### TASK OBJECTIVE
Every line below that contains "orange" is to be copied.

### SOURCE DATA
+++++
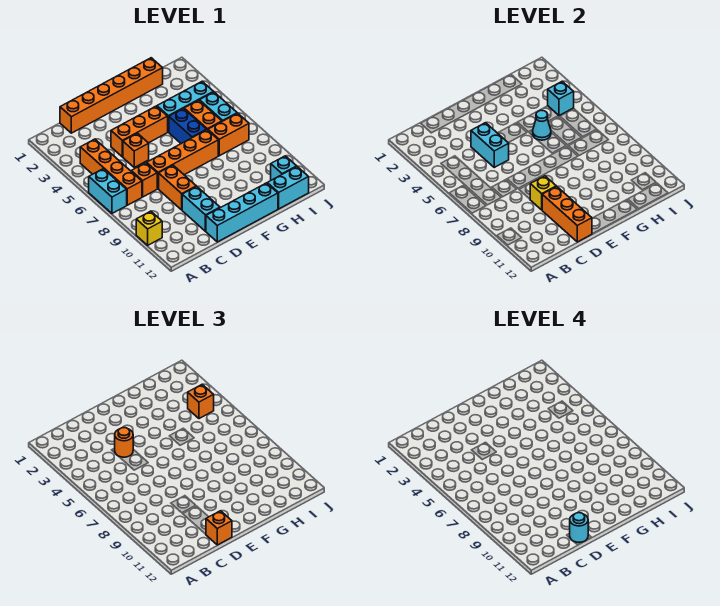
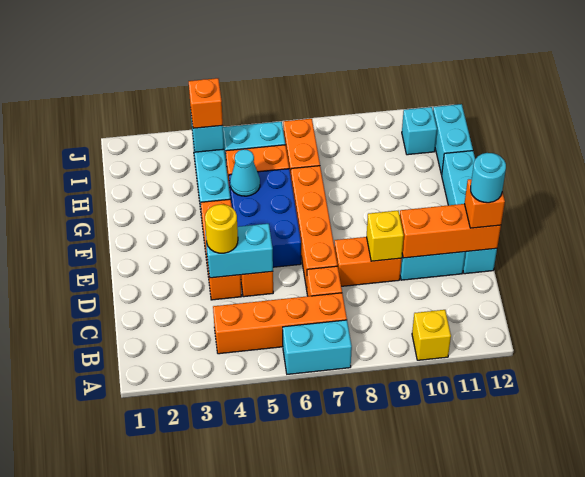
orange brick C1:H1 level 1 -> none
orange round brick D4 level 3 -> yellow round brick D4 level 3
blue brick G5:G6 level 1 -> blue brick E5:G6 level 1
+++++
### ANSWER SECTION
orange brick C1:H1 level 1 -> none
orange round brick D4 level 3 -> yellow round brick D4 level 3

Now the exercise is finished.